→ Work item
The entries should be written out again exactly as they read.

(Scene change data)
________________________

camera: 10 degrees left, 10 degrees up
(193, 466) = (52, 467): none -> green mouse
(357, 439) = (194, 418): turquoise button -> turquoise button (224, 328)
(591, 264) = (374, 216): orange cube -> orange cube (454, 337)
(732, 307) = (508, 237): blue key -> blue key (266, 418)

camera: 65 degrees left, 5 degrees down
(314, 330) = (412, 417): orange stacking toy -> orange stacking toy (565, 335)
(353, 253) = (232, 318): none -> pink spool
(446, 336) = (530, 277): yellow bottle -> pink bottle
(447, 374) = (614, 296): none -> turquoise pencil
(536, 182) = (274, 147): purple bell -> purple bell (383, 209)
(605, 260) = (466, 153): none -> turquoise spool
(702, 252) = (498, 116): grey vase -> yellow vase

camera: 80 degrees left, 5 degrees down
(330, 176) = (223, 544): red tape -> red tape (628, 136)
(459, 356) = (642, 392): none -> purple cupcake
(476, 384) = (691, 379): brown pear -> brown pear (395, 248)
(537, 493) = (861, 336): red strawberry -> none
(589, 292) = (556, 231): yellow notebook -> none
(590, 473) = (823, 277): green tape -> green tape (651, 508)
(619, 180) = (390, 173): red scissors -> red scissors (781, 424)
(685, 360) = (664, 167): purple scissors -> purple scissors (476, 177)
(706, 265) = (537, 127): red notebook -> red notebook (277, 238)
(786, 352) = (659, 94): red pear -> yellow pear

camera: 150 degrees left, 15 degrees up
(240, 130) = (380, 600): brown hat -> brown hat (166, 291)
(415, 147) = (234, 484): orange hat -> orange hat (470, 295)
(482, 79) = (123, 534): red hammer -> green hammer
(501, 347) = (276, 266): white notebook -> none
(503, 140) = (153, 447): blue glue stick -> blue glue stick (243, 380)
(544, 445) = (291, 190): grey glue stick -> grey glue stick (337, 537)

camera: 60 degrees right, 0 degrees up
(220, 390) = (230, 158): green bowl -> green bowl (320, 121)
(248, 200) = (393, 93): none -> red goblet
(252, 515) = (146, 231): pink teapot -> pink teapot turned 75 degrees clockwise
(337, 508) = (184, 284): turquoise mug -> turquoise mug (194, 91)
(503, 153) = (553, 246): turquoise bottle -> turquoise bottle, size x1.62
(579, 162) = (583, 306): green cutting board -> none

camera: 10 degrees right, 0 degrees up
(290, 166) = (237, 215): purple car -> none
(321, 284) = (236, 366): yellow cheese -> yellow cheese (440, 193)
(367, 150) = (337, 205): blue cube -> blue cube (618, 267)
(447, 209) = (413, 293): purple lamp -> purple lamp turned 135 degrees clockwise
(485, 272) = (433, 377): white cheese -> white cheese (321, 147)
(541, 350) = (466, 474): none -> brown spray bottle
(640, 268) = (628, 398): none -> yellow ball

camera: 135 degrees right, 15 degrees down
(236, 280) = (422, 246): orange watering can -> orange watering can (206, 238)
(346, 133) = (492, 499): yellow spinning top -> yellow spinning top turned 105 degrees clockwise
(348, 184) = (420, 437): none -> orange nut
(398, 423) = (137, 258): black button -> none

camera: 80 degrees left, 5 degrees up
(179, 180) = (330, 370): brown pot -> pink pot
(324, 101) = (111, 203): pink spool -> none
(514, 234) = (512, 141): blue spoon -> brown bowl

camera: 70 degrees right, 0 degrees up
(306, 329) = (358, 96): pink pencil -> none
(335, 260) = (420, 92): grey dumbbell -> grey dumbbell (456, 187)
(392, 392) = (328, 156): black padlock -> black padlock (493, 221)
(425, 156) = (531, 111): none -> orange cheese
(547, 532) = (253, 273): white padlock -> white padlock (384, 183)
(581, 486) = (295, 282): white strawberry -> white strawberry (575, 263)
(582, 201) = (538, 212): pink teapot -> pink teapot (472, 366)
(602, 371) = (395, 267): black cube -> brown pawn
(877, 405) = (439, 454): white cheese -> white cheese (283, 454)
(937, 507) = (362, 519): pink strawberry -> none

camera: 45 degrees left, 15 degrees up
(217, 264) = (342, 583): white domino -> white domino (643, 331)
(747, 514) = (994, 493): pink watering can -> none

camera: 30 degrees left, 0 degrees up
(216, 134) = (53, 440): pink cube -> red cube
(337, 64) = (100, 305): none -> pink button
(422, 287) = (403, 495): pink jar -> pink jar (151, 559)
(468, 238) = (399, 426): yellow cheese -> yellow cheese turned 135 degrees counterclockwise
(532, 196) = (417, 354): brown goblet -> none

________________________

→ Answer to this task
camera: 10 degrees left, 10 degrees up
(193, 466) = (52, 467): none -> green mouse
(357, 439) = (194, 418): turquoise button -> turquoise button (224, 328)
(591, 264) = (374, 216): orange cube -> orange cube (454, 337)
(732, 307) = (508, 237): blue key -> blue key (266, 418)

camera: 65 degrees left, 5 degrees down
(314, 330) = (412, 417): orange stacking toy -> orange stacking toy (565, 335)
(353, 253) = (232, 318): none -> pink spool
(446, 336) = (530, 277): yellow bottle -> pink bottle
(447, 374) = (614, 296): none -> turquoise pencil
(536, 182) = (274, 147): purple bell -> purple bell (383, 209)
(605, 260) = (466, 153): none -> turquoise spool
(702, 252) = (498, 116): grey vase -> yellow vase

camera: 80 degrees left, 5 degrees down
(330, 176) = (223, 544): red tape -> red tape (628, 136)
(459, 356) = (642, 392): none -> purple cupcake
(476, 384) = (691, 379): brown pear -> brown pear (395, 248)
(537, 493) = (861, 336): red strawberry -> none
(589, 292) = (556, 231): yellow notebook -> none
(590, 473) = (823, 277): green tape -> green tape (651, 508)
(619, 180) = (390, 173): red scissors -> red scissors (781, 424)
(685, 360) = (664, 167): purple scissors -> purple scissors (476, 177)
(706, 265) = (537, 127): red notebook -> red notebook (277, 238)
(786, 352) = (659, 94): red pear -> yellow pear

camera: 150 degrees left, 15 degrees up
(240, 130) = (380, 600): brown hat -> brown hat (166, 291)
(415, 147) = (234, 484): orange hat -> orange hat (470, 295)
(482, 79) = (123, 534): red hammer -> green hammer
(501, 347) = (276, 266): white notebook -> none
(503, 140) = (153, 447): blue glue stick -> blue glue stick (243, 380)
(544, 445) = (291, 190): grey glue stick -> grey glue stick (337, 537)

camera: 60 degrees right, 0 degrees up
(220, 390) = (230, 158): green bowl -> green bowl (320, 121)
(248, 200) = (393, 93): none -> red goblet
(252, 515) = (146, 231): pink teapot -> pink teapot turned 75 degrees clockwise
(337, 508) = (184, 284): turquoise mug -> turquoise mug (194, 91)
(503, 153) = (553, 246): turquoise bottle -> turquoise bottle, size x1.62
(579, 162) = (583, 306): green cutting board -> none

camera: 10 degrees right, 0 degrees up
(290, 166) = (237, 215): purple car -> none
(321, 284) = (236, 366): yellow cheese -> yellow cheese (440, 193)
(367, 150) = (337, 205): blue cube -> blue cube (618, 267)
(447, 209) = (413, 293): purple lamp -> purple lamp turned 135 degrees clockwise
(485, 272) = (433, 377): white cheese -> white cheese (321, 147)
(541, 350) = (466, 474): none -> brown spray bottle
(640, 268) = (628, 398): none -> yellow ball

camera: 135 degrees right, 15 degrees down
(236, 280) = (422, 246): orange watering can -> orange watering can (206, 238)
(346, 133) = (492, 499): yellow spinning top -> yellow spinning top turned 105 degrees clockwise
(348, 184) = (420, 437): none -> orange nut
(398, 423) = (137, 258): black button -> none

camera: 80 degrees left, 5 degrees up
(179, 180) = (330, 370): brown pot -> pink pot
(324, 101) = (111, 203): pink spool -> none
(514, 234) = (512, 141): blue spoon -> brown bowl

camera: 70 degrees right, 0 degrees up
(306, 329) = (358, 96): pink pencil -> none
(335, 260) = (420, 92): grey dumbbell -> grey dumbbell (456, 187)
(392, 392) = (328, 156): black padlock -> black padlock (493, 221)
(425, 156) = (531, 111): none -> orange cheese
(547, 532) = (253, 273): white padlock -> white padlock (384, 183)
(581, 486) = (295, 282): white strawberry -> white strawberry (575, 263)
(582, 201) = (538, 212): pink teapot -> pink teapot (472, 366)
(602, 371) = (395, 267): black cube -> brown pawn
(877, 405) = (439, 454): white cheese -> white cheese (283, 454)
(937, 507) = (362, 519): pink strawberry -> none

camera: 45 degrees left, 15 degrees up
(217, 264) = (342, 583): white domino -> white domino (643, 331)
(747, 514) = (994, 493): pink watering can -> none

camera: 30 degrees left, 0 degrees up
(216, 134) = (53, 440): pink cube -> red cube
(337, 64) = (100, 305): none -> pink button
(422, 287) = (403, 495): pink jar -> pink jar (151, 559)
(468, 238) = (399, 426): yellow cheese -> yellow cheese turned 135 degrees counterclockwise
(532, 196) = (417, 354): brown goblet -> none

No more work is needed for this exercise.